• Exercise goal
Produce an exact copy of the lines below, starting at the first and ending with the line containing "C1: 6.8uF (GND, VCC) -> 470nF (GND, VCC)".

• Recorded data
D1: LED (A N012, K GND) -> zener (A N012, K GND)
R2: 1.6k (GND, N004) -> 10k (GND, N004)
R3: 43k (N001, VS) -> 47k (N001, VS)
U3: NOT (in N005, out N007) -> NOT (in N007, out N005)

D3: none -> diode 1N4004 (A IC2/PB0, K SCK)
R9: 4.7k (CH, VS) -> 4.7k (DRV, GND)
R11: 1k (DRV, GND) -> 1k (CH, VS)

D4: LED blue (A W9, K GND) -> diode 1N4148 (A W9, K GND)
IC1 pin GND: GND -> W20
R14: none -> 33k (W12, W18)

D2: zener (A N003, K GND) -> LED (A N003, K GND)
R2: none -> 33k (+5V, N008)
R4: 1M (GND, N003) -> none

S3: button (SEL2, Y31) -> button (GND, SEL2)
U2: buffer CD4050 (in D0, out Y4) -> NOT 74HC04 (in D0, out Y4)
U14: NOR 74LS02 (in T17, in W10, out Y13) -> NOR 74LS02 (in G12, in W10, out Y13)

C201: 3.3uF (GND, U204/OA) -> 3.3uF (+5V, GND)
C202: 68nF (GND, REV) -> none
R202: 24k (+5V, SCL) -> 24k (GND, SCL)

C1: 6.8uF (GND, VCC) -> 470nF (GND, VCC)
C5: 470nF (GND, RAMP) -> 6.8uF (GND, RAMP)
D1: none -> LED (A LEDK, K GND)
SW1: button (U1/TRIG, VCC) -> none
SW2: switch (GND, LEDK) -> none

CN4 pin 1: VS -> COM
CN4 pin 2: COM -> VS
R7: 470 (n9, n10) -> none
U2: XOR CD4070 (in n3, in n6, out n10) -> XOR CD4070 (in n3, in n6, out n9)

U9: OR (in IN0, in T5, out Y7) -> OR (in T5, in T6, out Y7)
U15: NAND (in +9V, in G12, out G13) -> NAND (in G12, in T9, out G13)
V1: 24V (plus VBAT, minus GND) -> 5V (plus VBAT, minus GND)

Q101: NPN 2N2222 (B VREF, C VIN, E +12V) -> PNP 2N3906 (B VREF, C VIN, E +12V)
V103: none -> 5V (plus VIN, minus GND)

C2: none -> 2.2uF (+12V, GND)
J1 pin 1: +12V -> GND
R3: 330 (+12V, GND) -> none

• Response
D1: LED (A N012, K GND) -> zener (A N012, K GND)
R2: 1.6k (GND, N004) -> 10k (GND, N004)
R3: 43k (N001, VS) -> 47k (N001, VS)
U3: NOT (in N005, out N007) -> NOT (in N007, out N005)

D3: none -> diode 1N4004 (A IC2/PB0, K SCK)
R9: 4.7k (CH, VS) -> 4.7k (DRV, GND)
R11: 1k (DRV, GND) -> 1k (CH, VS)

D4: LED blue (A W9, K GND) -> diode 1N4148 (A W9, K GND)
IC1 pin GND: GND -> W20
R14: none -> 33k (W12, W18)

D2: zener (A N003, K GND) -> LED (A N003, K GND)
R2: none -> 33k (+5V, N008)
R4: 1M (GND, N003) -> none

S3: button (SEL2, Y31) -> button (GND, SEL2)
U2: buffer CD4050 (in D0, out Y4) -> NOT 74HC04 (in D0, out Y4)
U14: NOR 74LS02 (in T17, in W10, out Y13) -> NOR 74LS02 (in G12, in W10, out Y13)

C201: 3.3uF (GND, U204/OA) -> 3.3uF (+5V, GND)
C202: 68nF (GND, REV) -> none
R202: 24k (+5V, SCL) -> 24k (GND, SCL)

C1: 6.8uF (GND, VCC) -> 470nF (GND, VCC)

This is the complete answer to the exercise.